What you are asked to do →
For each line in the records that contains "plus", make a copy.

Available records →
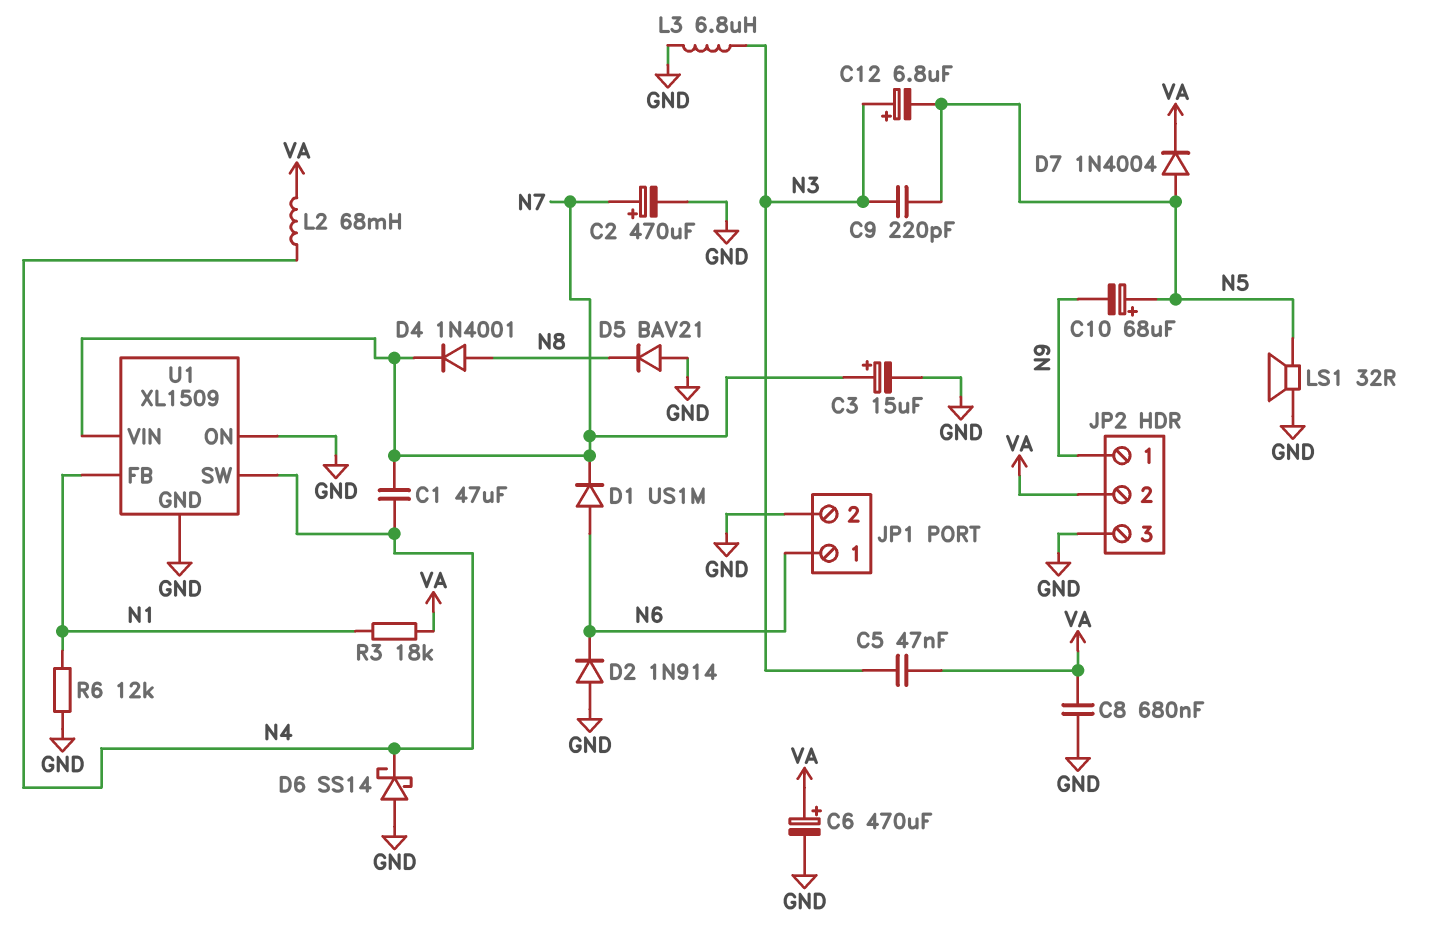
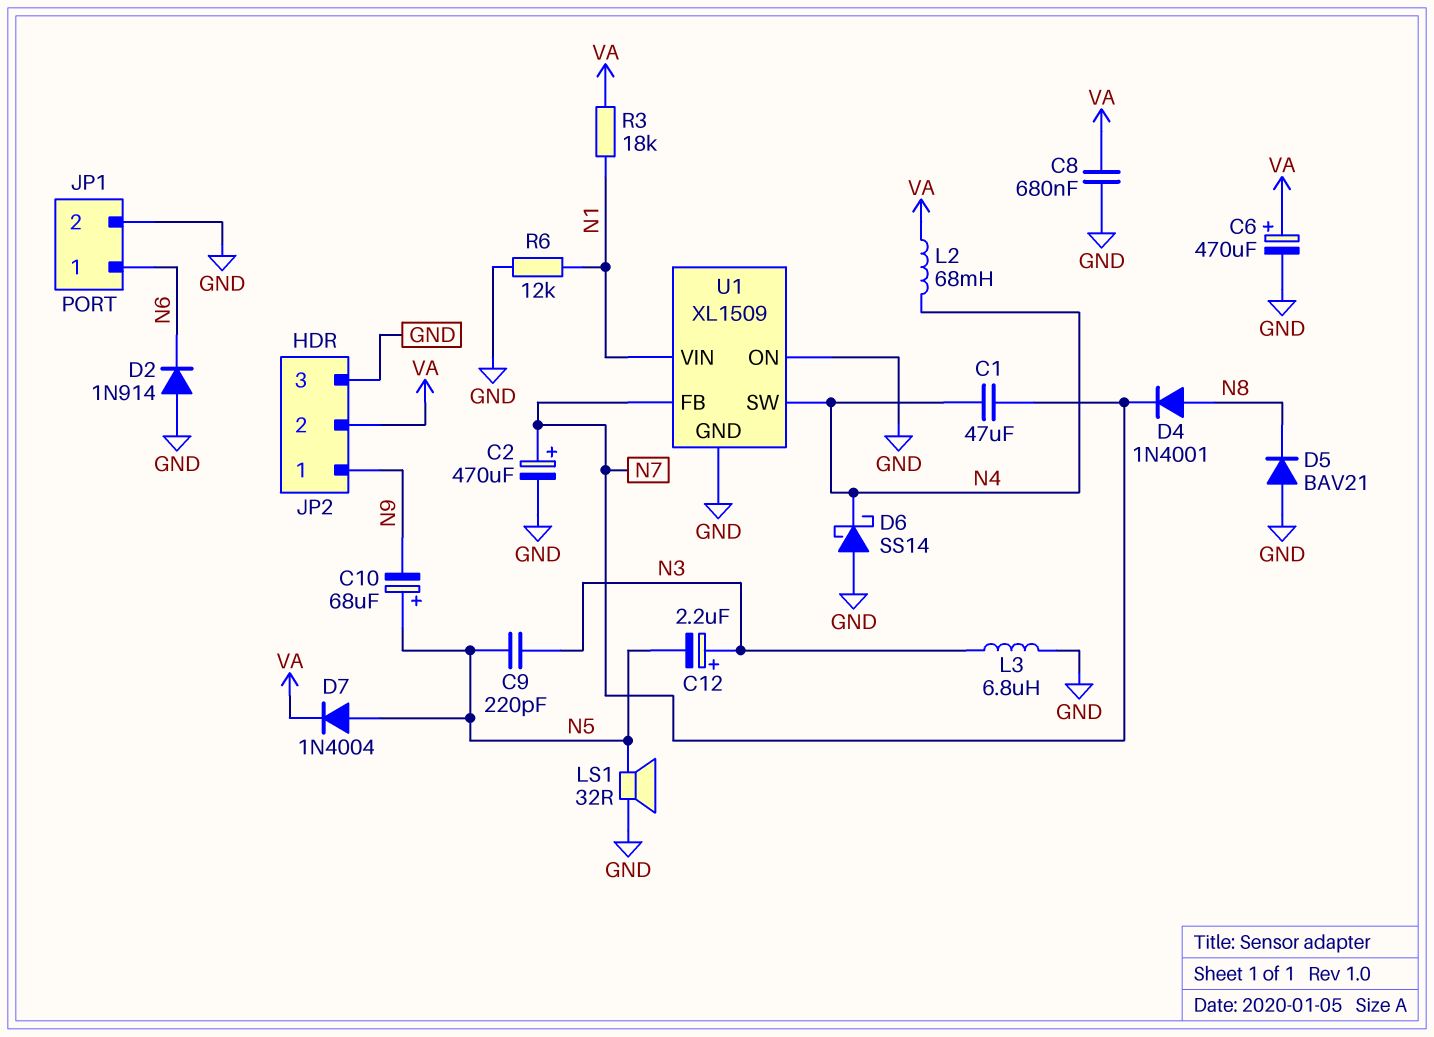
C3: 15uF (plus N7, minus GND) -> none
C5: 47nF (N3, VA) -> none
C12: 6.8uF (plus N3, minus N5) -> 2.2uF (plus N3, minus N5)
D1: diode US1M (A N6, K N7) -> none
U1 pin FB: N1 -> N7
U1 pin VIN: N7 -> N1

Answer to the exercise →
C3: 15uF (plus N7, minus GND) -> none
C12: 6.8uF (plus N3, minus N5) -> 2.2uF (plus N3, minus N5)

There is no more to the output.